◆ What the task requires:
In the copy, include every record below exactly as it appears, but no pictures.

[Excerpts from a dataset]
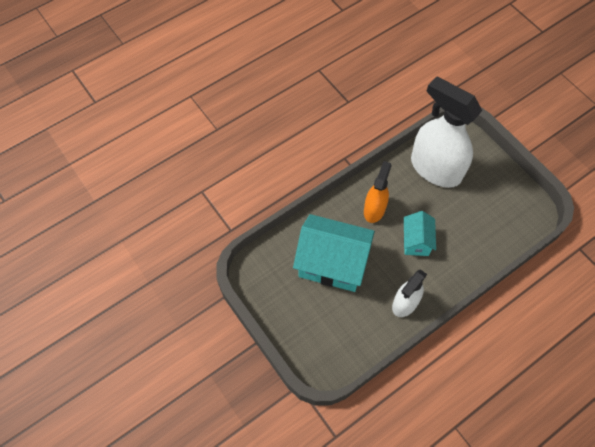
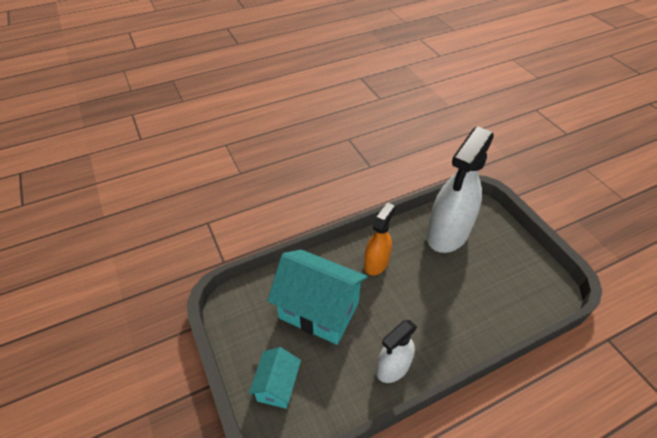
camera: 10 degrees right, 15 degrees down
(416, 241) = (416, 301): turquoise house -> turquoise house (277, 386)
(435, 168) = (447, 233): white spray bottle -> white spray bottle turned 105 degrees counterclockwise

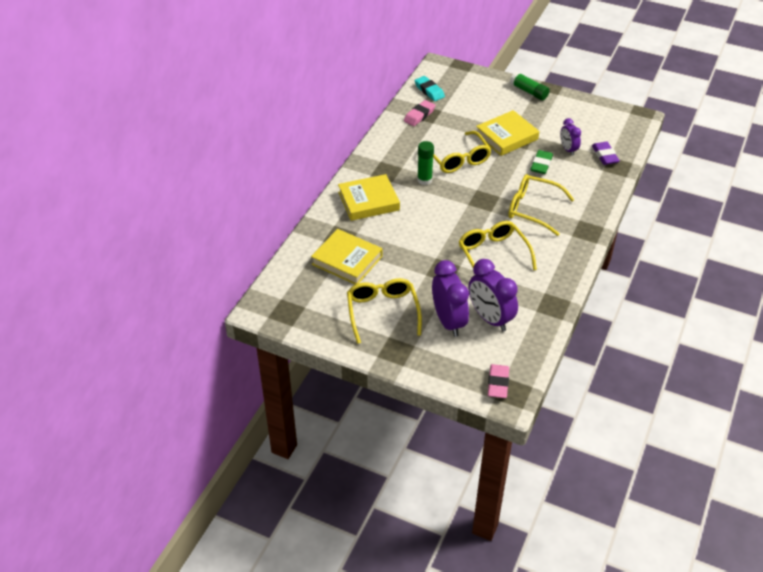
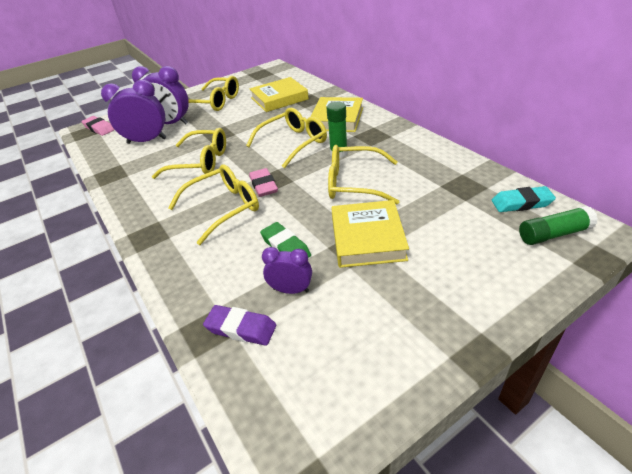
camera: 125 degrees right, 5 degrees down
(419, 115) = (462, 179): pink eraser -> pink eraser (263, 185)
(426, 211) = (293, 143): none -> yellow glasses
(528, 91) = (476, 315): green glue stick -> green glue stick (553, 234)

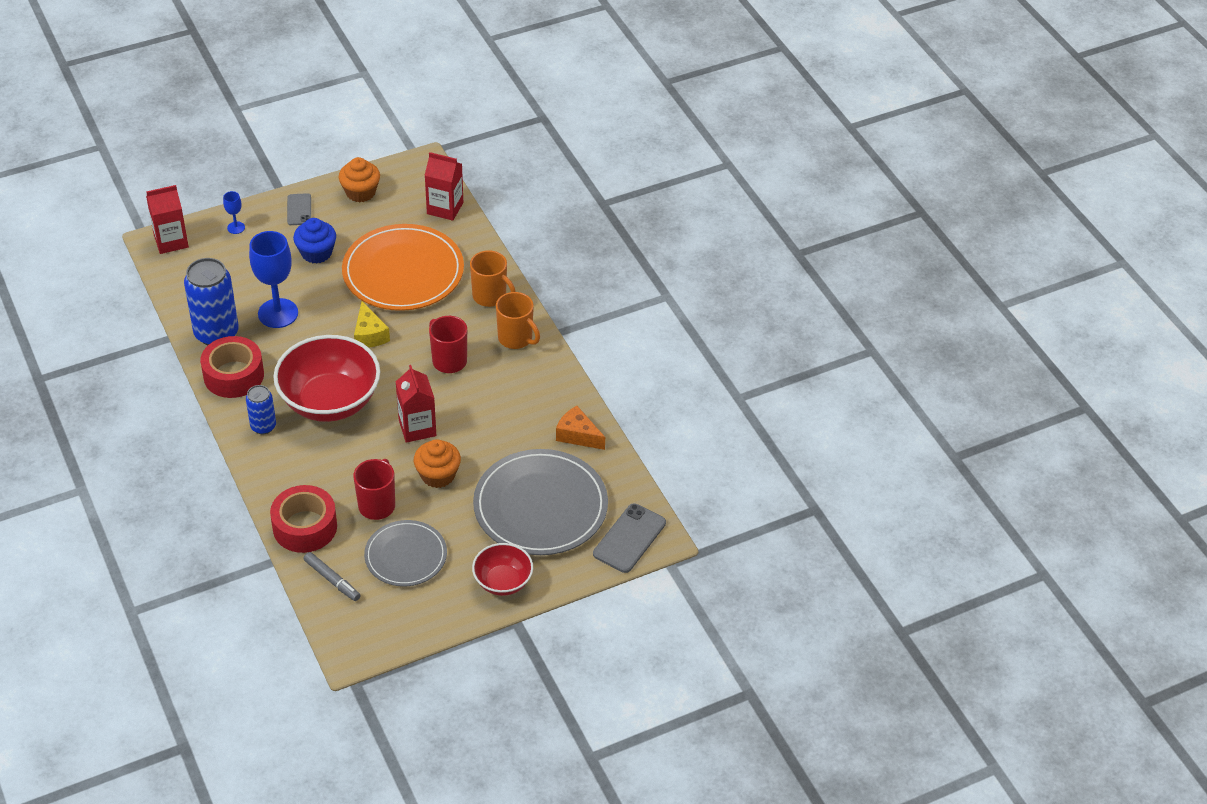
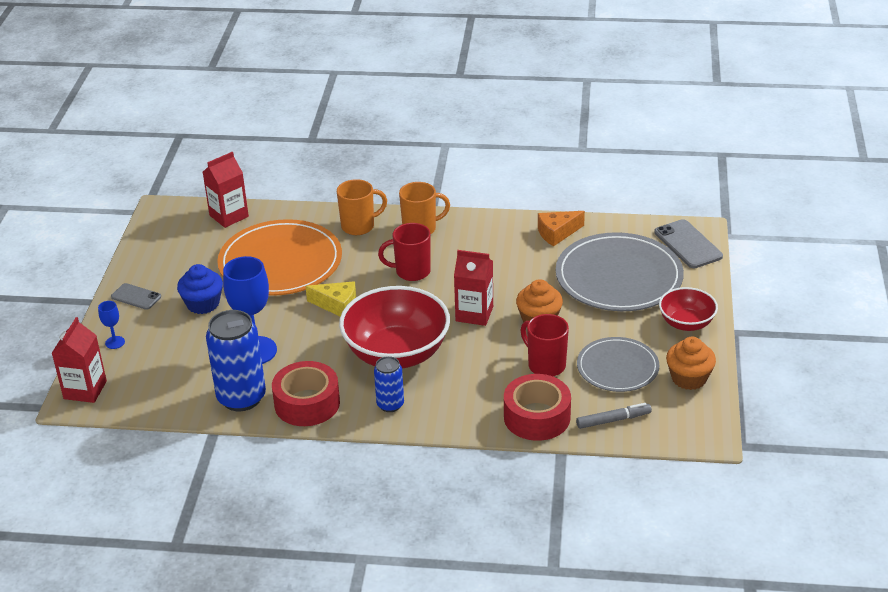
camera: 55 degrees left, 10 degrees down
(360, 192) = (155, 255): orange cupcake -> orange cupcake (689, 378)

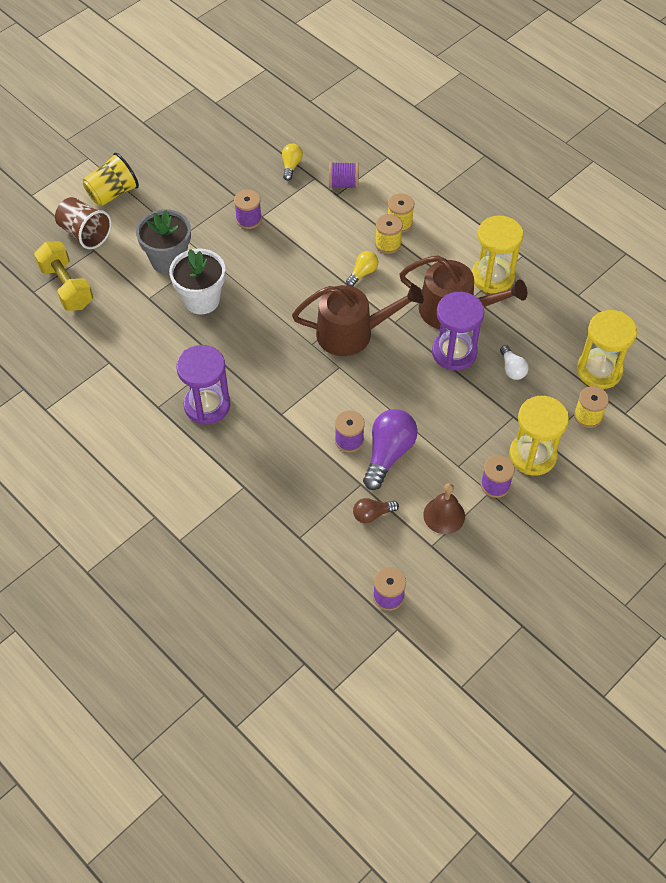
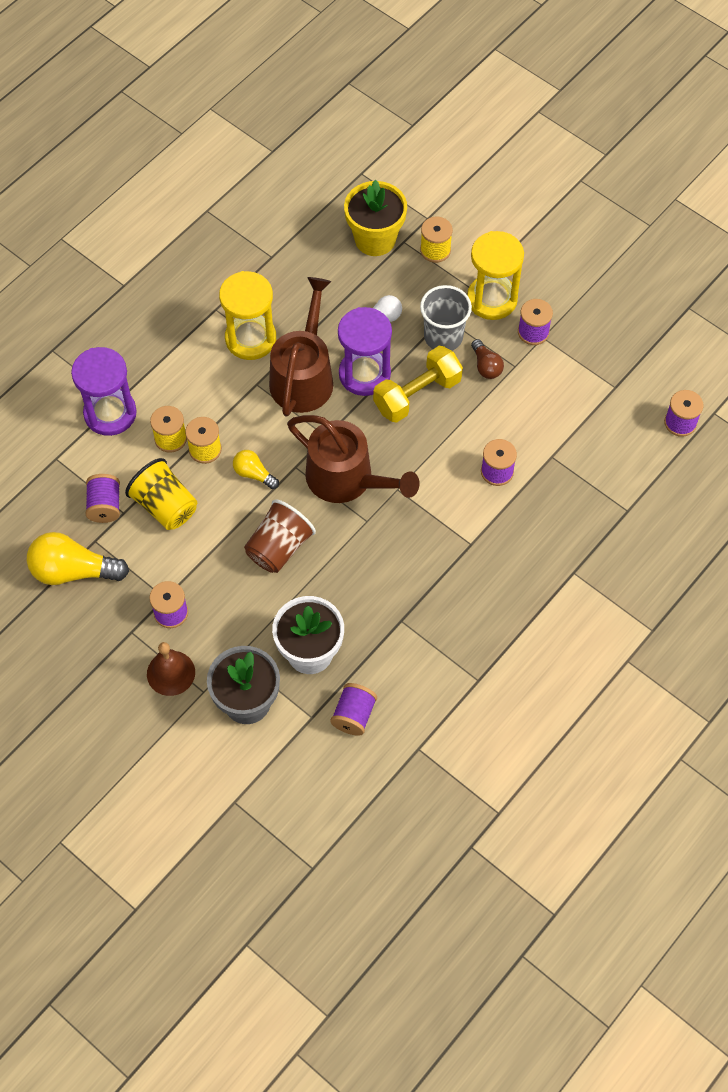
camera: 95 degrees left, 5 degrees up
(66, 286) = (300, 825): yellow dumbbell -> yellow dumbbell (417, 395)
(85, 233) = (205, 819): brown cup -> brown cup (279, 548)
(112, 193) = (129, 795): yellow cup -> yellow cup (165, 506)
(145, 323) = (354, 715): none -> purple spool
(207, 405) = (469, 625): purple hourglass -> purple hourglass (110, 413)
(291, 166) = (73, 571): yellow light bulb -> yellow light bulb, size x1.85
(352, 333) = (346, 479): brown watering can -> brown watering can turned 135 degrees clockwise
(372, 514) = (587, 443): brown light bulb -> brown light bulb (486, 366)
(388, 454) = (509, 432): purple light bulb -> none
(444, 515) = (577, 377): brown bell -> brown bell (171, 673)
(491, 413) = (443, 337): none -> grey cup
(599, 370) = (375, 239): yellow hourglass -> yellow flower pot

◆ Solution to the problem:
camera: 10 degrees right, 15 degrees down
(416, 241) = (416, 301): turquoise house -> turquoise house (277, 386)
(435, 168) = (447, 233): white spray bottle -> white spray bottle turned 105 degrees counterclockwise

camera: 125 degrees right, 5 degrees down
(419, 115) = (462, 179): pink eraser -> pink eraser (263, 185)
(426, 211) = (293, 143): none -> yellow glasses
(528, 91) = (476, 315): green glue stick -> green glue stick (553, 234)

camera: 55 degrees left, 10 degrees down
(360, 192) = (155, 255): orange cupcake -> orange cupcake (689, 378)

camera: 95 degrees left, 5 degrees up
(66, 286) = (300, 825): yellow dumbbell -> yellow dumbbell (417, 395)
(85, 233) = (205, 819): brown cup -> brown cup (279, 548)
(112, 193) = (129, 795): yellow cup -> yellow cup (165, 506)
(145, 323) = (354, 715): none -> purple spool
(207, 405) = (469, 625): purple hourglass -> purple hourglass (110, 413)
(291, 166) = (73, 571): yellow light bulb -> yellow light bulb, size x1.85
(352, 333) = (346, 479): brown watering can -> brown watering can turned 135 degrees clockwise
(372, 514) = (587, 443): brown light bulb -> brown light bulb (486, 366)
(388, 454) = (509, 432): purple light bulb -> none
(444, 515) = (577, 377): brown bell -> brown bell (171, 673)
(491, 413) = (443, 337): none -> grey cup
(599, 370) = (375, 239): yellow hourglass -> yellow flower pot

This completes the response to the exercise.